◆ **Source material**:

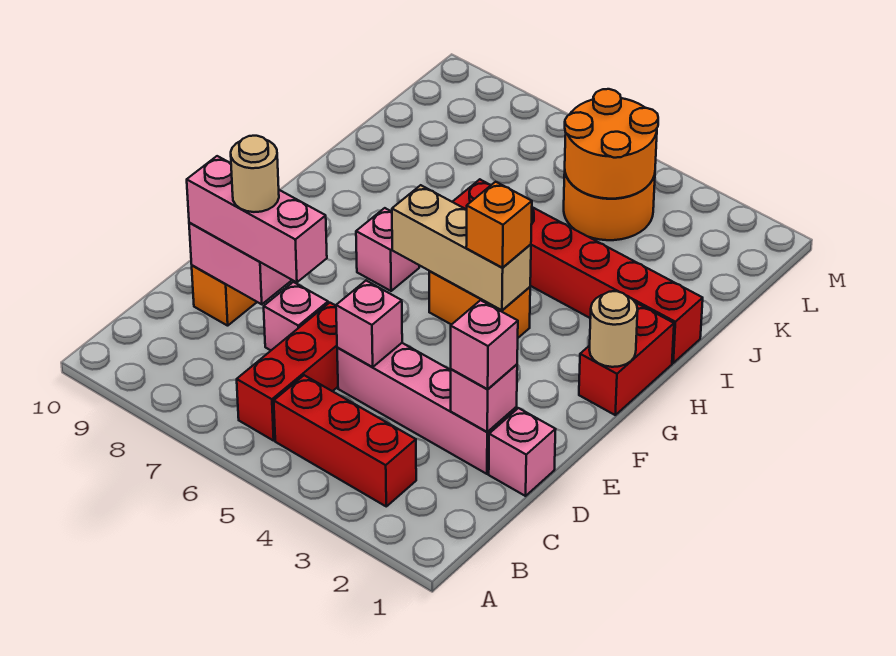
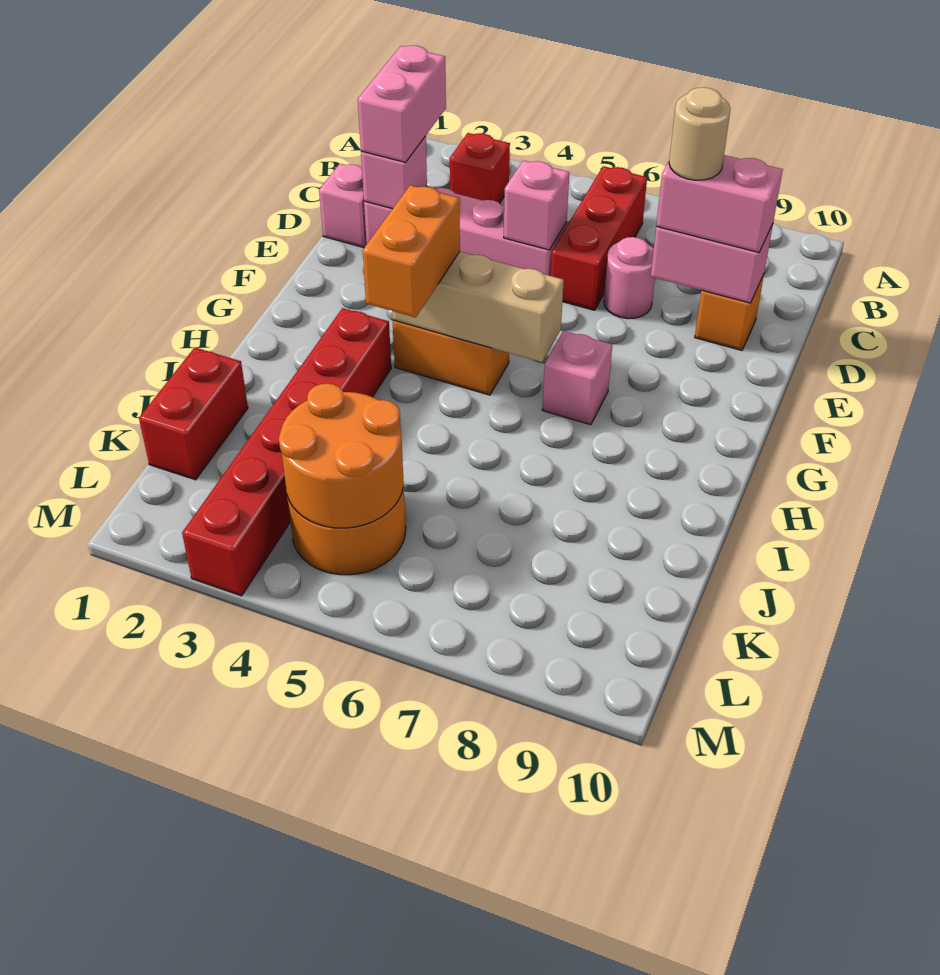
red brick B3:B5 level 1 -> red brick B3 level 1
pink brick D2 level 3 -> pink brick C2:D2 level 3
pink brick D7 level 1 -> pink round brick D7 level 1
pink brick D7:D9 level 3 -> pink brick D8:D9 level 3
red brick G1:H1 level 1 -> red brick J1:K1 level 1
tan round brick G1 level 2 -> none
orange brick G4 level 3 -> orange brick G4:H4 level 3
red brick I1:I6 level 1 -> red brick H3:M3 level 1

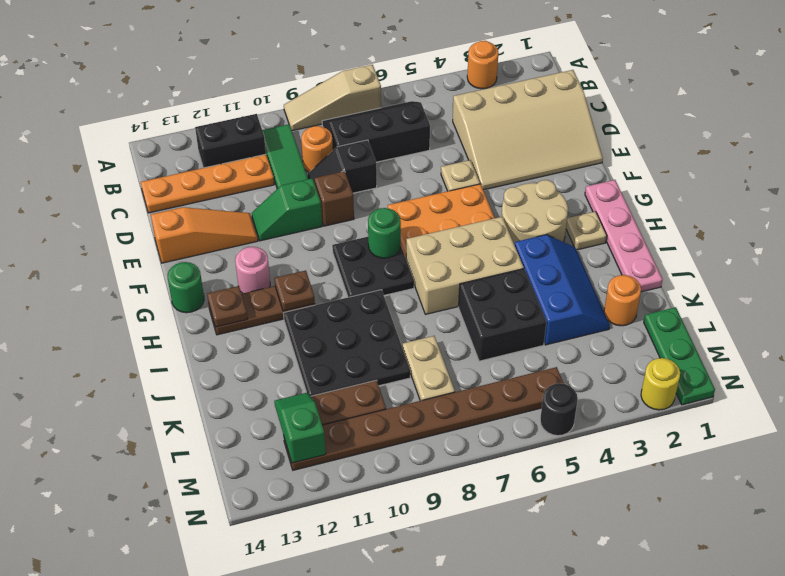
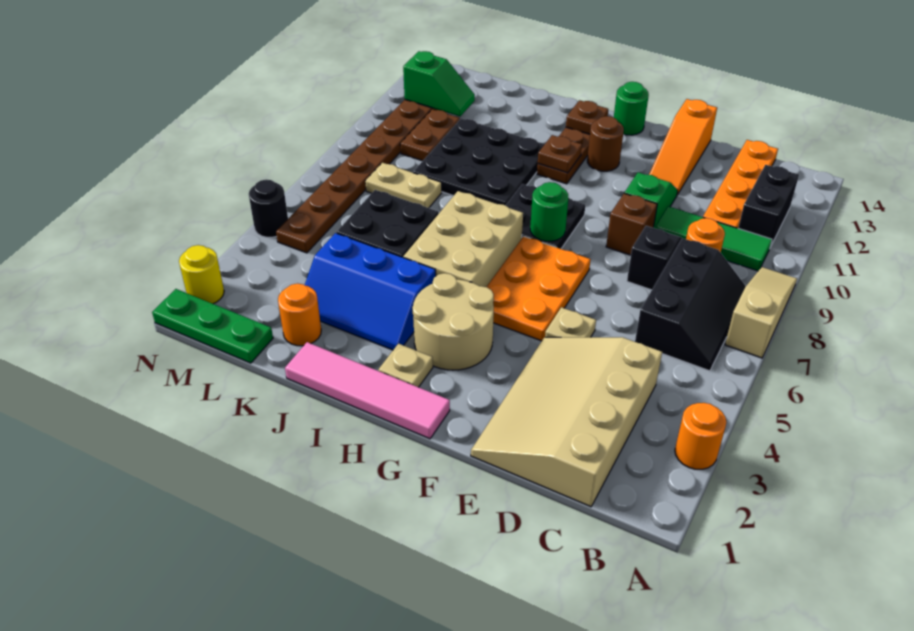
pink plate G1:J1 level 1 -> pink tile G1:J1 level 1
pink round brick G12 level 1 -> brown round brick G12 level 1

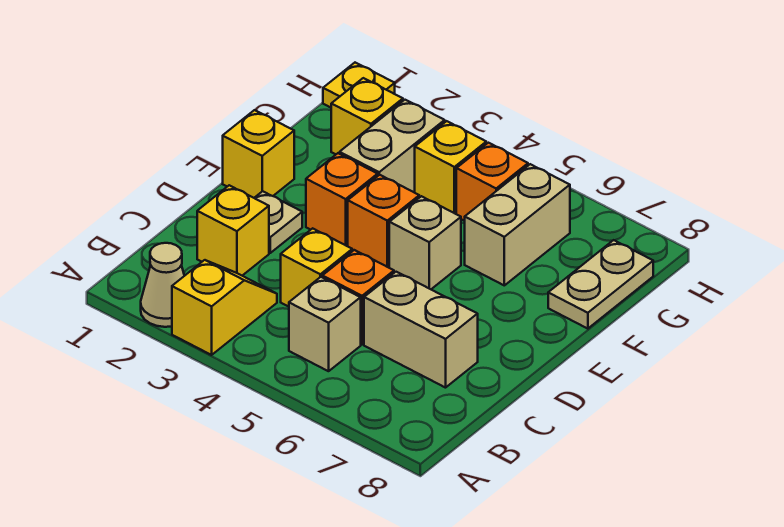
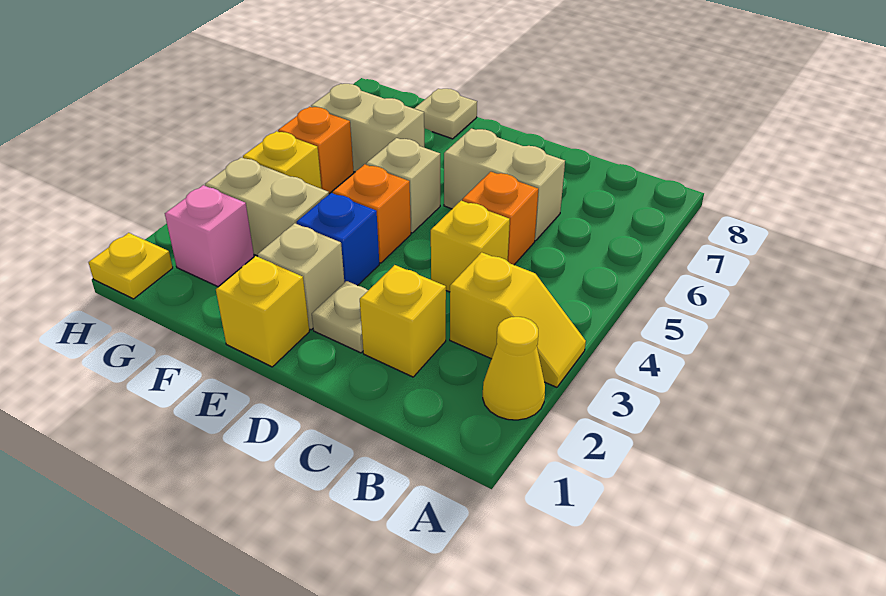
tan cone A2 level 1 -> yellow cone A2 level 1
yellow slope A3:B3 level 1 top A -> yellow slope A3:B3 level 1 top B
tan brick B5 level 1 -> tan brick E2 level 1
tan brick C6:C7 level 1 -> tan brick C6:D6 level 1
orange brick E3 level 1 -> blue brick E3 level 1
tan plate F8:G8 level 1 -> tan plate F8 level 1
yellow brick G2 level 1 -> pink brick G2 level 1

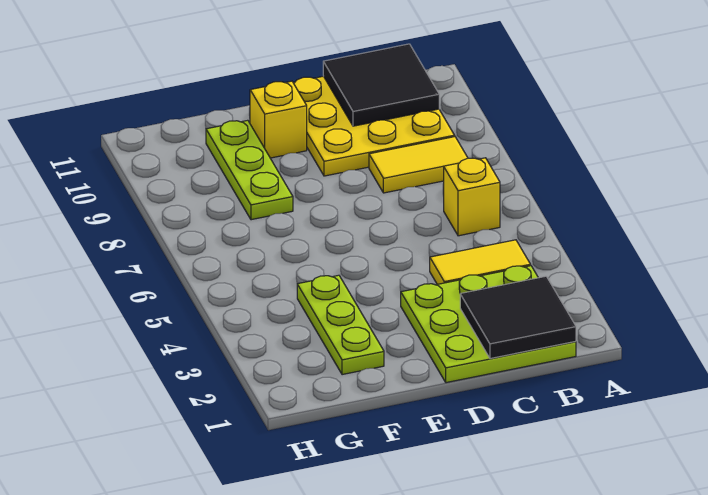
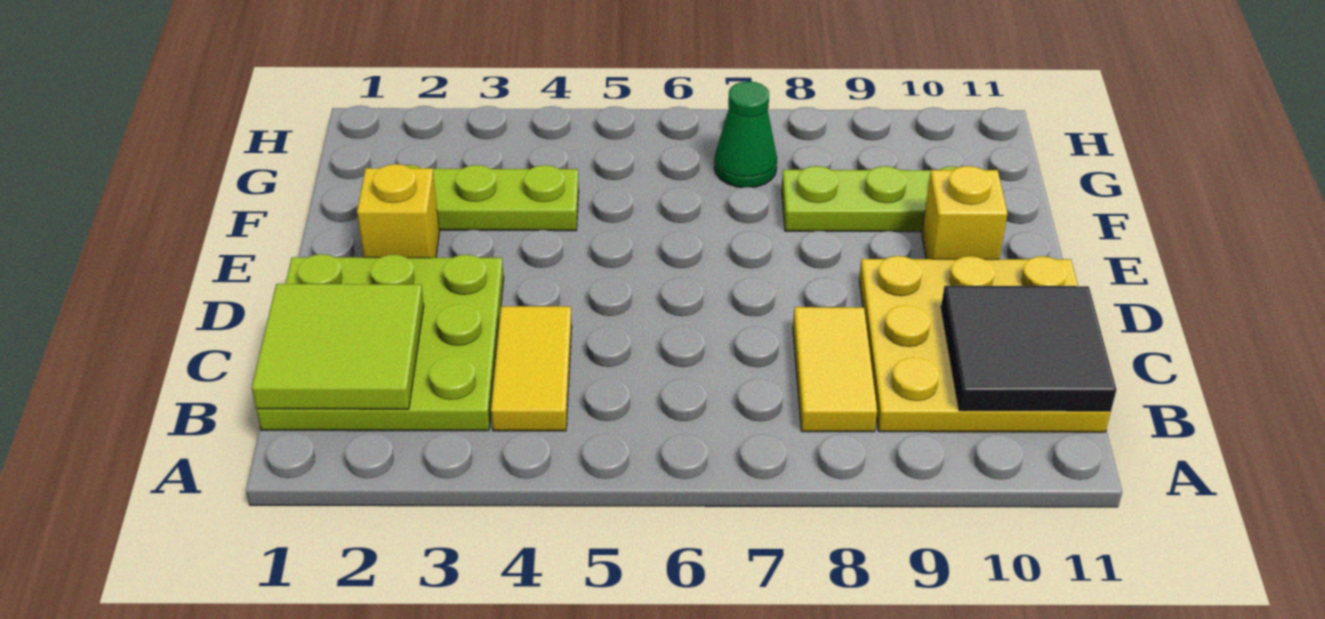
black tile B1:C2 level 2 -> lime tile B1:C2 level 2
yellow brick B6 level 1 -> yellow brick E2 level 1
none -> green cone G7 level 1

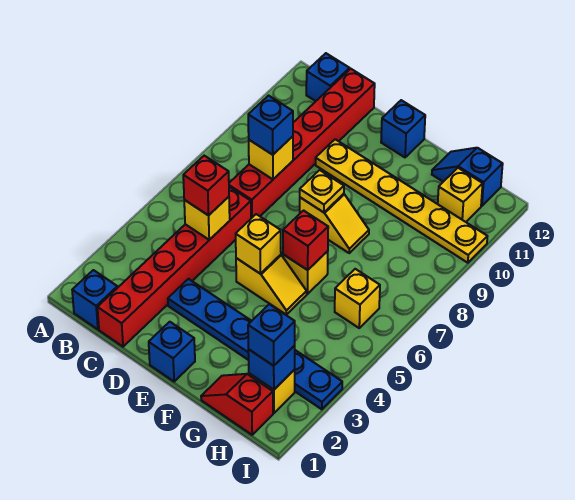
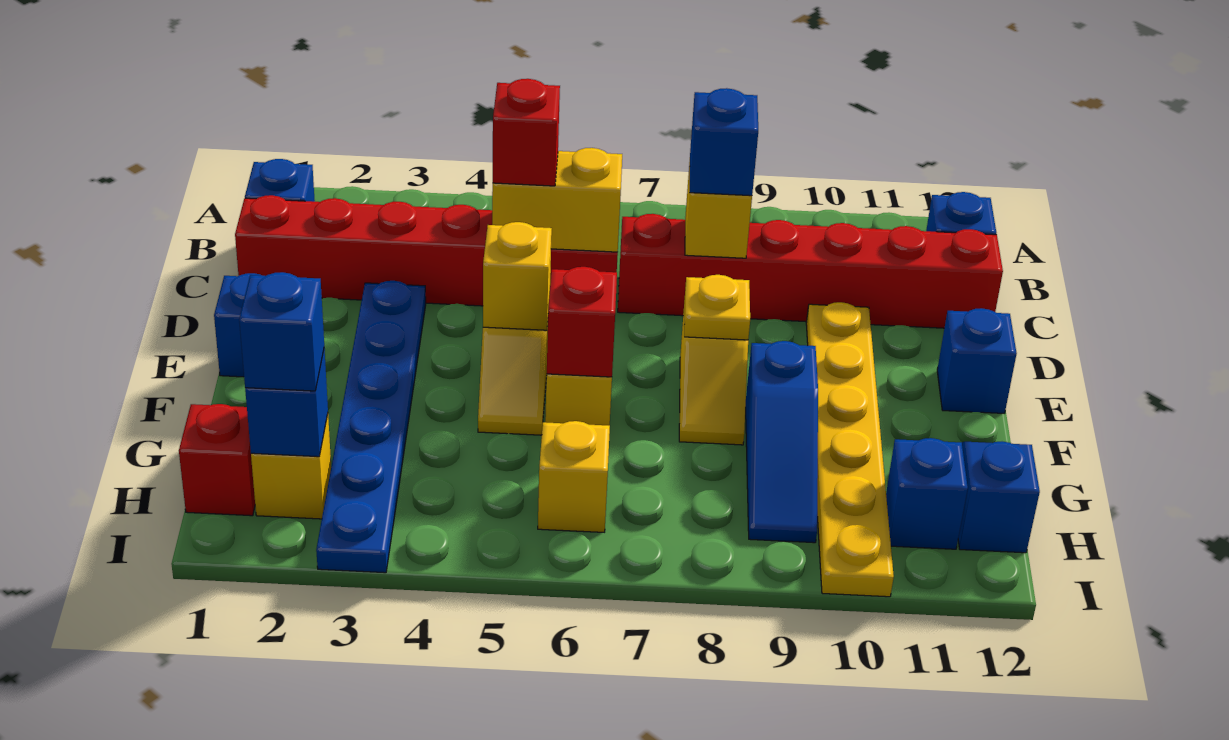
yellow brick C5 level 2 -> yellow brick C5:C6 level 2
none -> blue slope F9:H9 level 1 top F
yellow brick H11 level 1 -> blue brick H11 level 1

◆ **Exercise**:
Range to copy from the records above: the line containing "red brick I1:I6" to the line containing "yellow brick G2", both included. Output those lines exactly and only those, skipping pictures.

◆ **Result**:
red brick I1:I6 level 1 -> red brick H3:M3 level 1

pink plate G1:J1 level 1 -> pink tile G1:J1 level 1
pink round brick G12 level 1 -> brown round brick G12 level 1

tan cone A2 level 1 -> yellow cone A2 level 1
yellow slope A3:B3 level 1 top A -> yellow slope A3:B3 level 1 top B
tan brick B5 level 1 -> tan brick E2 level 1
tan brick C6:C7 level 1 -> tan brick C6:D6 level 1
orange brick E3 level 1 -> blue brick E3 level 1
tan plate F8:G8 level 1 -> tan plate F8 level 1
yellow brick G2 level 1 -> pink brick G2 level 1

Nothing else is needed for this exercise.